Work order: Report each line of the listing below that holds "camera".

Supplied data:
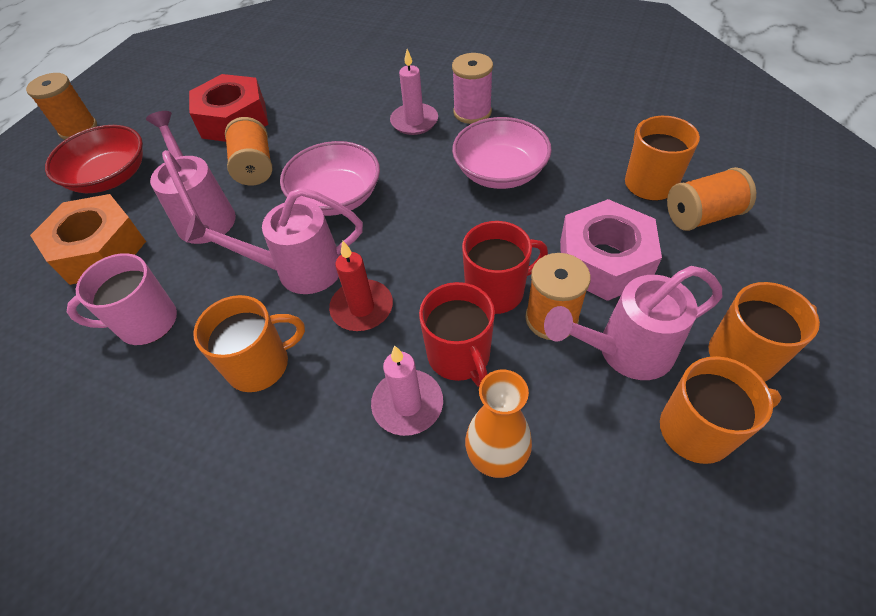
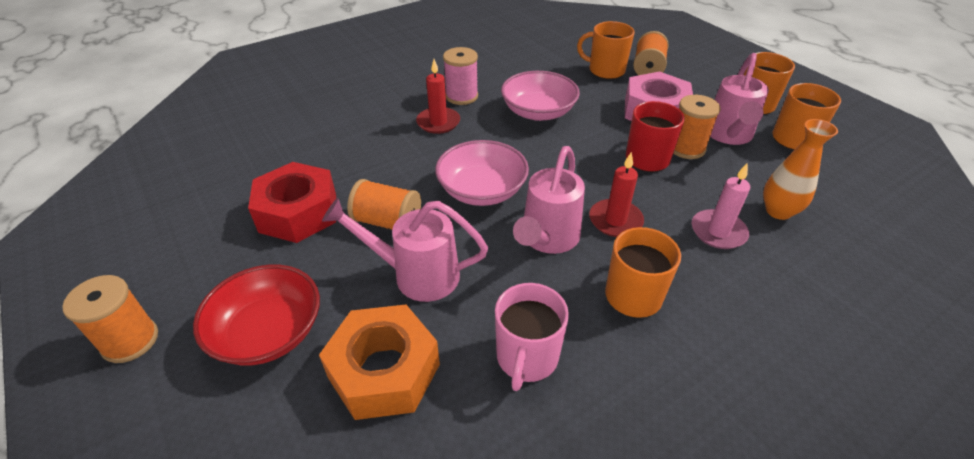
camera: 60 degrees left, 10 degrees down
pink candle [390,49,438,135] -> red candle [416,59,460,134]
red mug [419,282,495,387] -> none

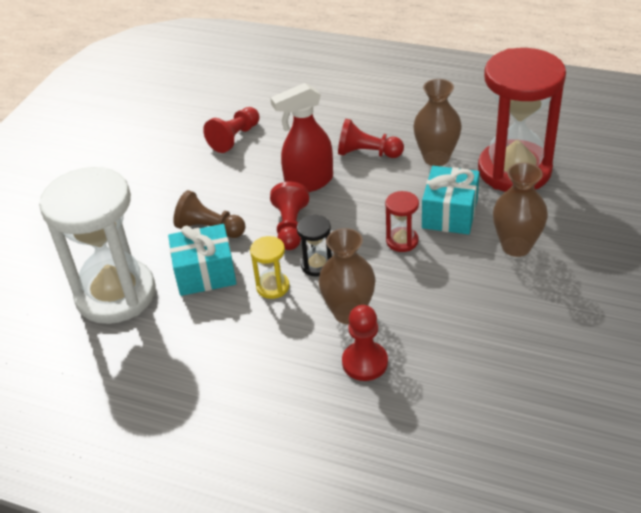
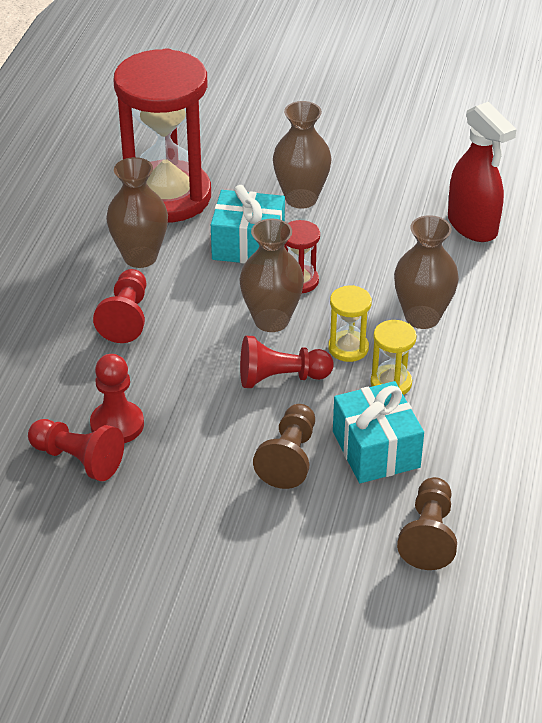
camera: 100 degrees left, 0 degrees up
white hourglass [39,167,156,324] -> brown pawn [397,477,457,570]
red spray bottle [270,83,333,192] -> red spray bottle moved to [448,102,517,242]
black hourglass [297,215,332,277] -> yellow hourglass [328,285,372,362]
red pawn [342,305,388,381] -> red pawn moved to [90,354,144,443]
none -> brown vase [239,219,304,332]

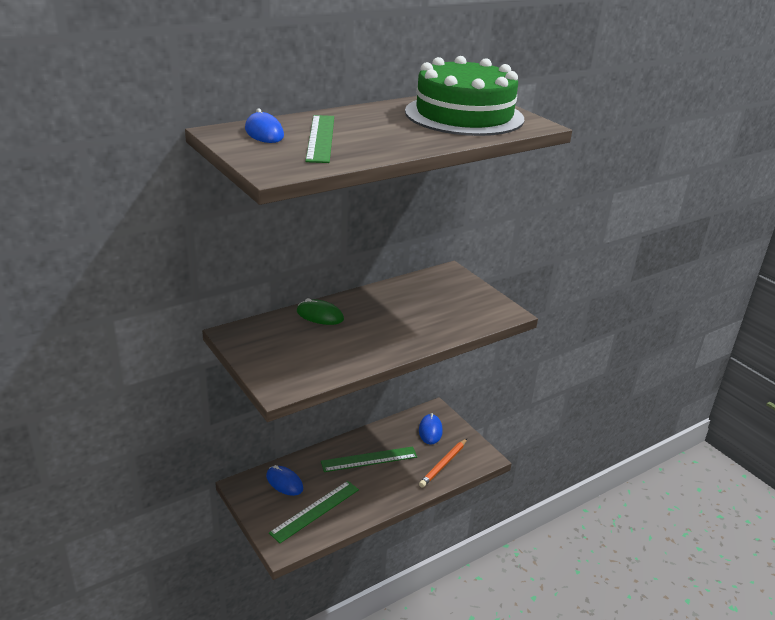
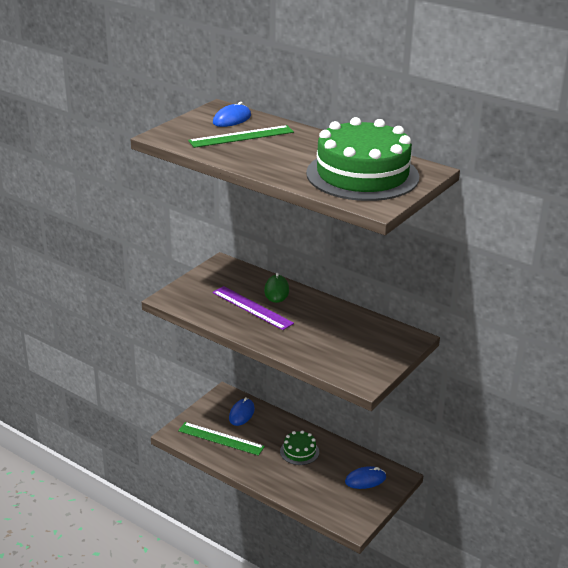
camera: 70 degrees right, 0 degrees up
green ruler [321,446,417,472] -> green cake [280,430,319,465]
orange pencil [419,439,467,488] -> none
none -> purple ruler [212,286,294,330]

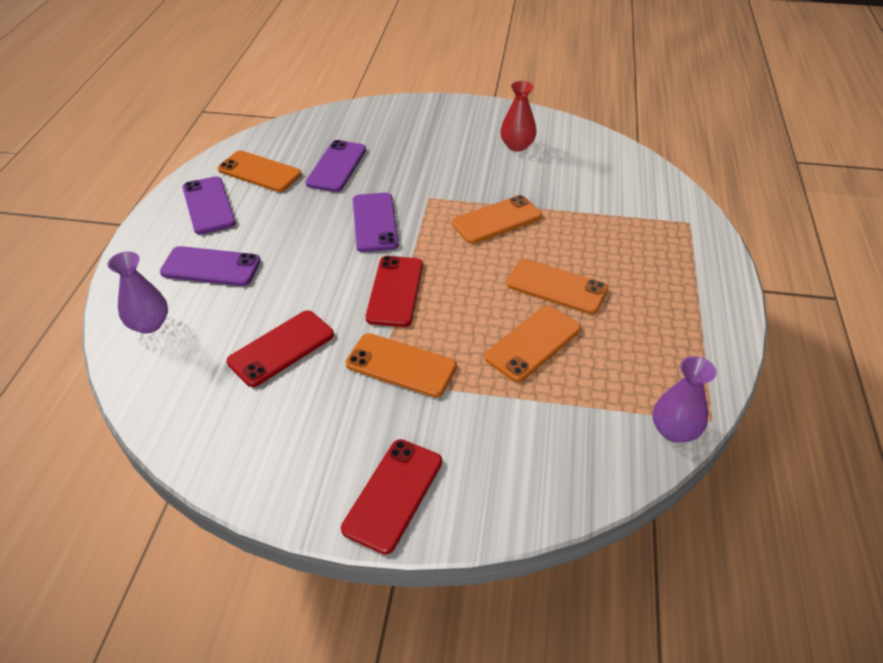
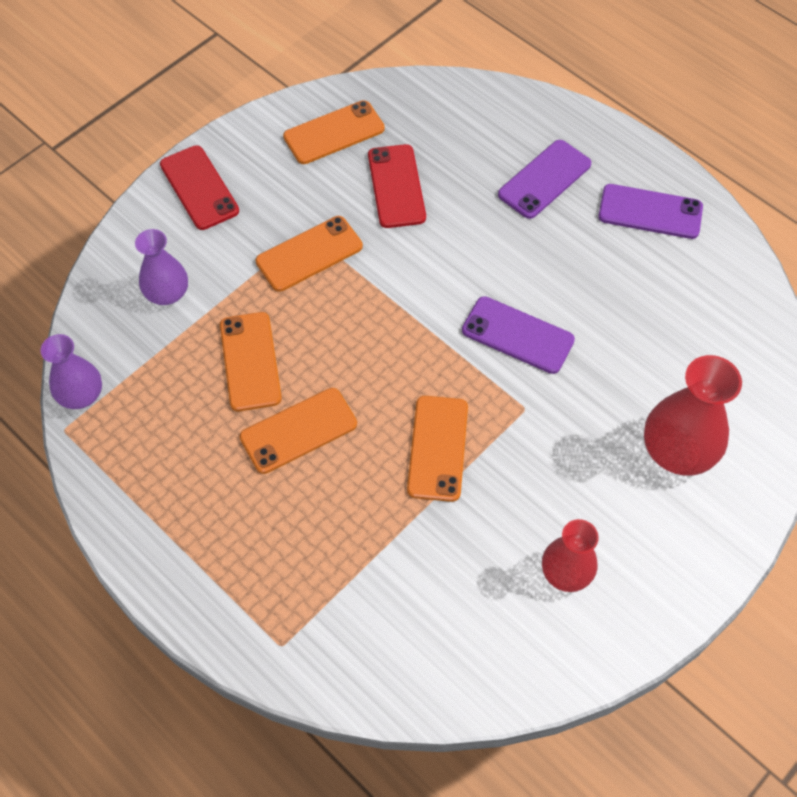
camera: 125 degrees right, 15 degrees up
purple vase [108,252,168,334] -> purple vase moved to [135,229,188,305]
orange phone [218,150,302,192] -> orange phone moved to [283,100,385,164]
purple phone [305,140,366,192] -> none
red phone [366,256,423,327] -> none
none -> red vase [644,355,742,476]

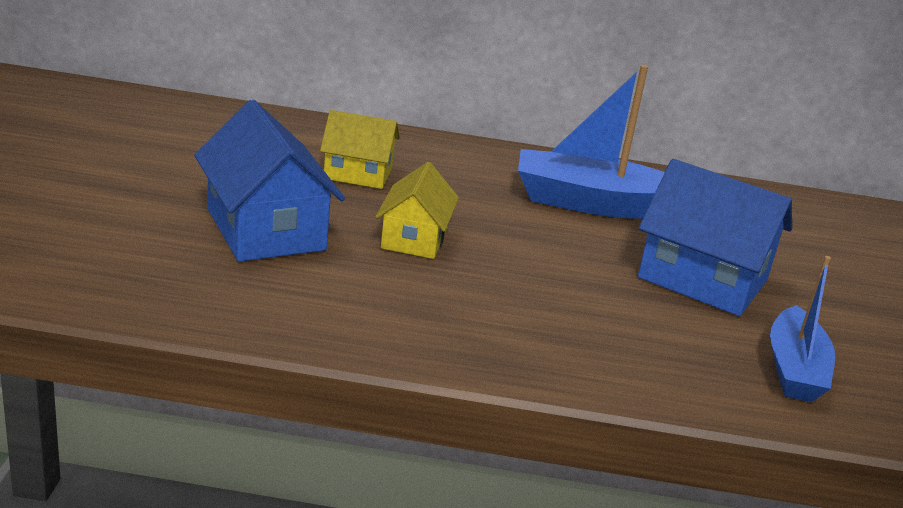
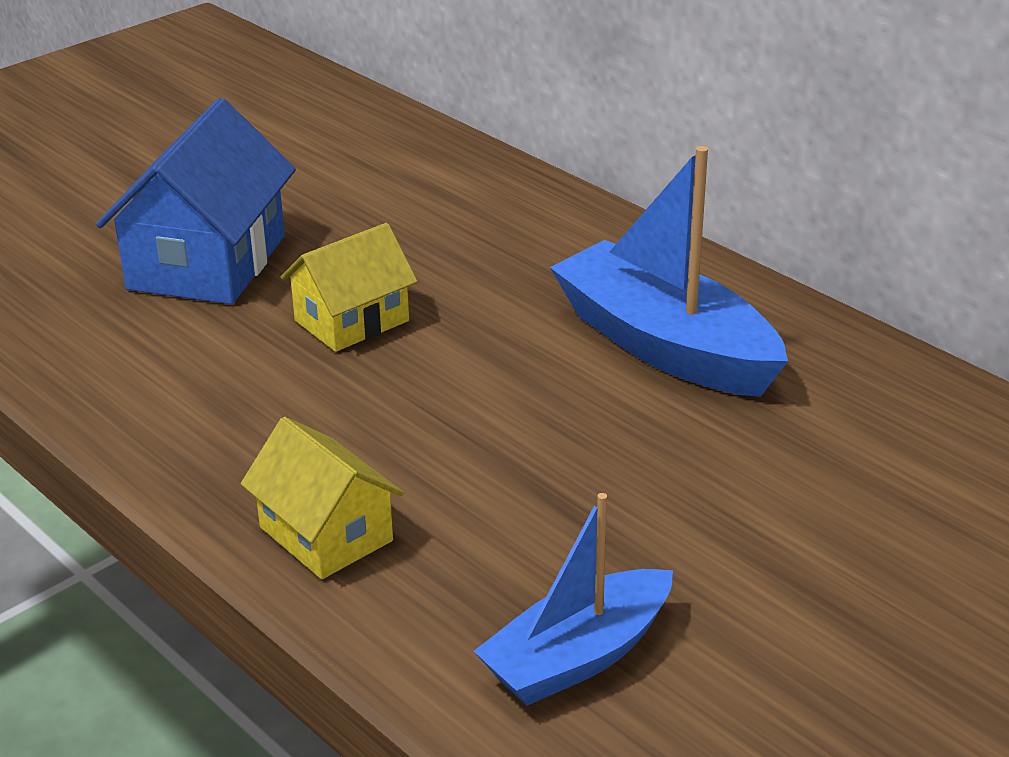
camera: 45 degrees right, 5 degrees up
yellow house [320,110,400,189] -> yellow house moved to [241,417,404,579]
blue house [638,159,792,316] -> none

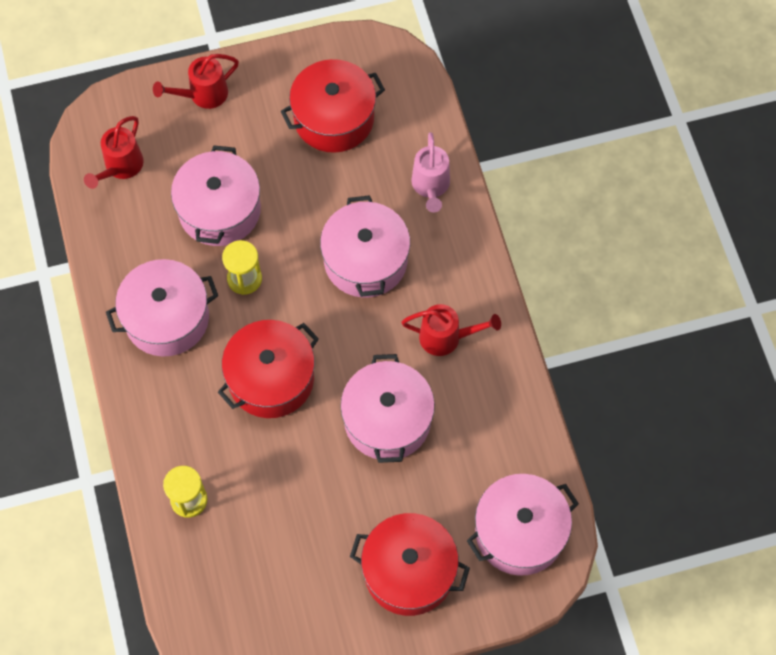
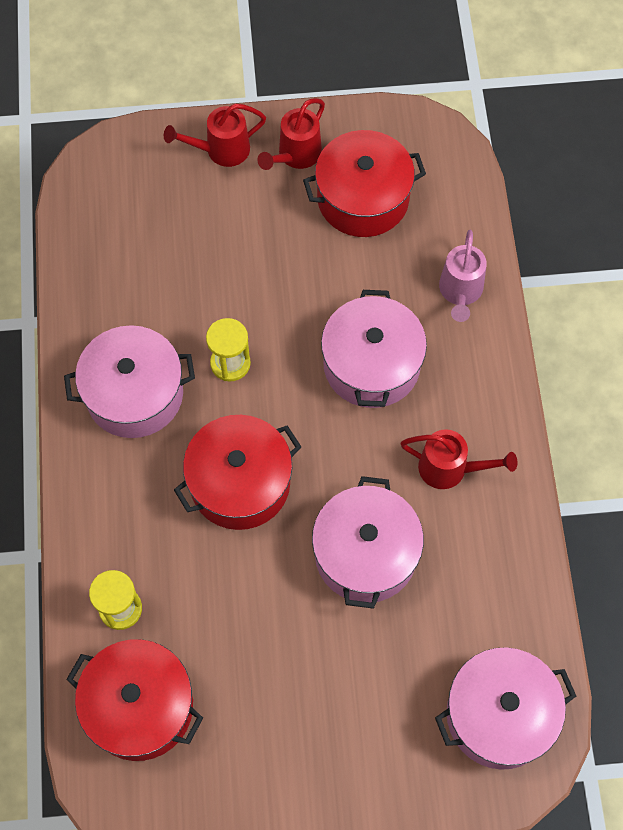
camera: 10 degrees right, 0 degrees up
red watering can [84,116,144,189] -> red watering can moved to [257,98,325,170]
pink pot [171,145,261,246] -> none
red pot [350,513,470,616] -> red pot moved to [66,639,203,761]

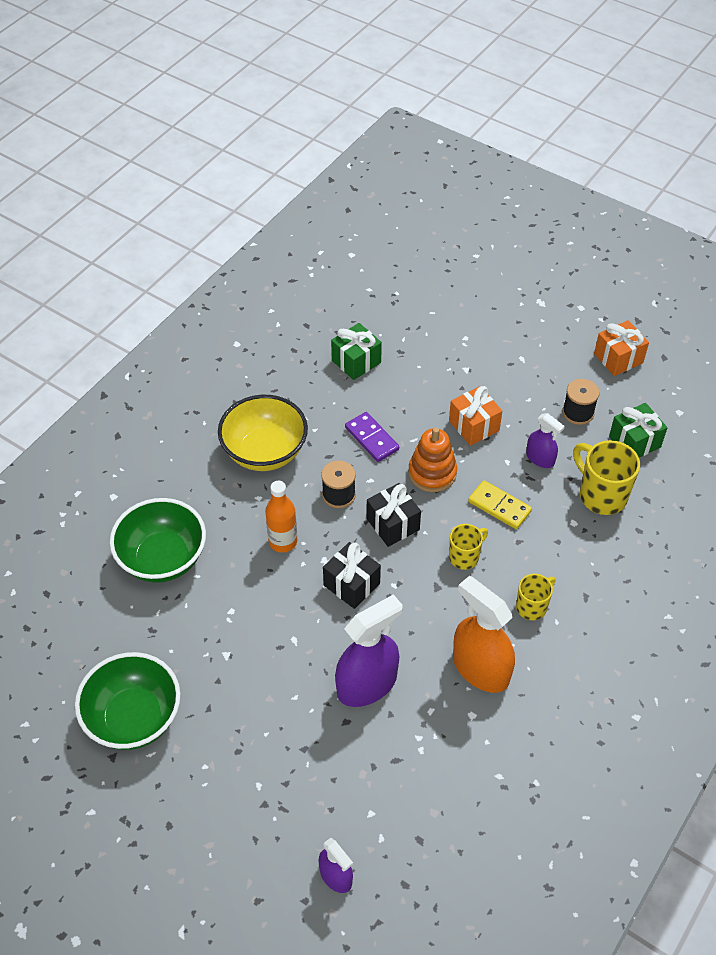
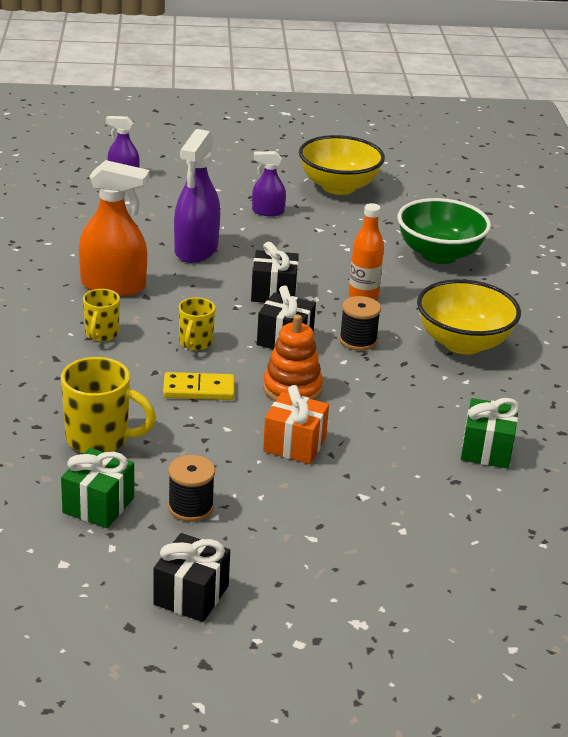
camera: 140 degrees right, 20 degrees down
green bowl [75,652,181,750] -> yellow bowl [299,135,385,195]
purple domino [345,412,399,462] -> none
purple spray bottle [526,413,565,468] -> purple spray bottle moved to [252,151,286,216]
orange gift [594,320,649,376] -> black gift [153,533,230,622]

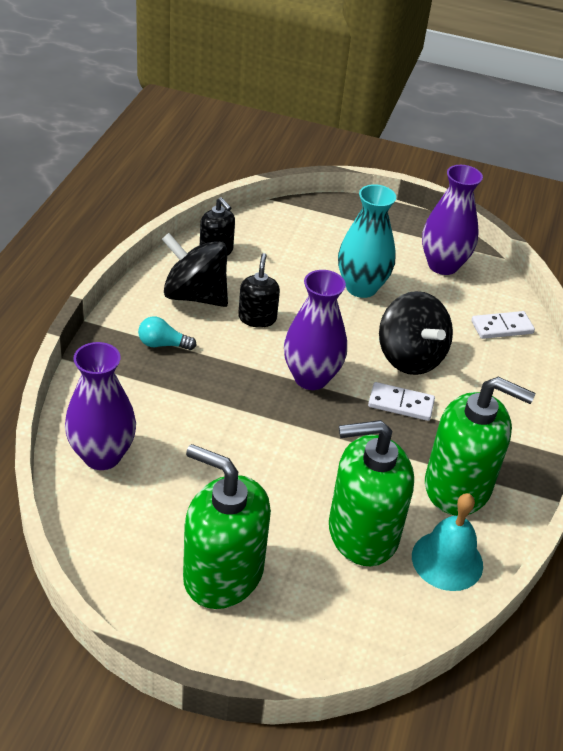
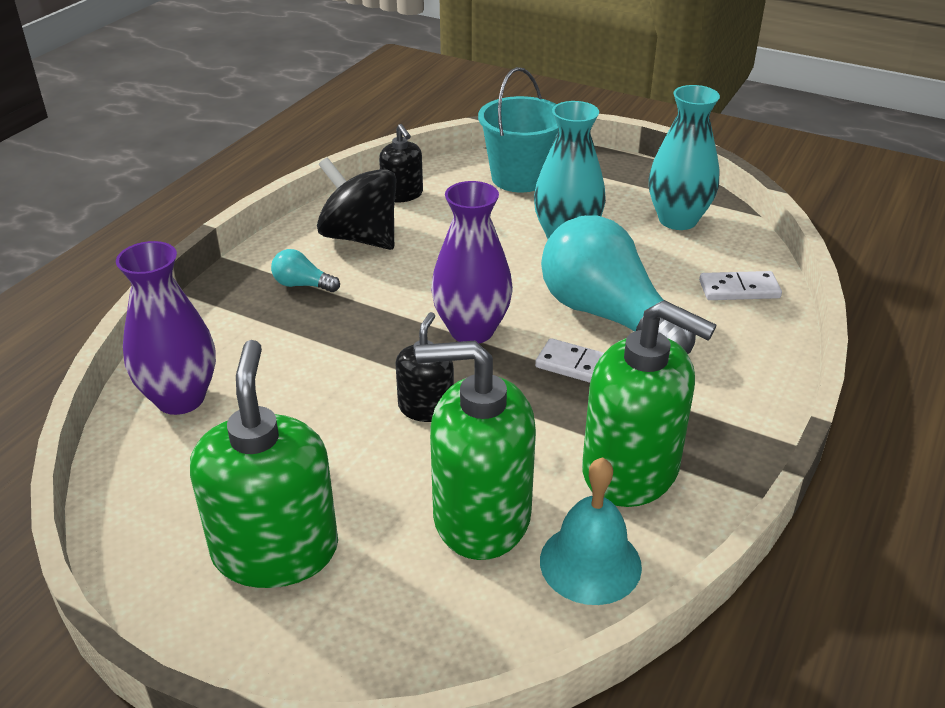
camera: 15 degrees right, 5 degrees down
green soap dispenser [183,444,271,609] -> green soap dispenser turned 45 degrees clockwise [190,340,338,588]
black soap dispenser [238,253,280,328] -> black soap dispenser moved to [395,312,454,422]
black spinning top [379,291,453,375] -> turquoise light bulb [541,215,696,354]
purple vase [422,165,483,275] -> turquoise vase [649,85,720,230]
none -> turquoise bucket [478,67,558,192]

The answer:
camera: 60 degrees left, 10 degrees down
camera: 100 degrees left, 0 degrees up
camera: 70 degrees right, 0 degrees up
camera: 125 degrees right, 15 degrees up
camera: 45 degrees right, 5 degrees up
camera: 10 degrees right, 0 degrees up
camera: 140 degrees right, 20 degrees down
camera: 15 degrees right, 5 degrees down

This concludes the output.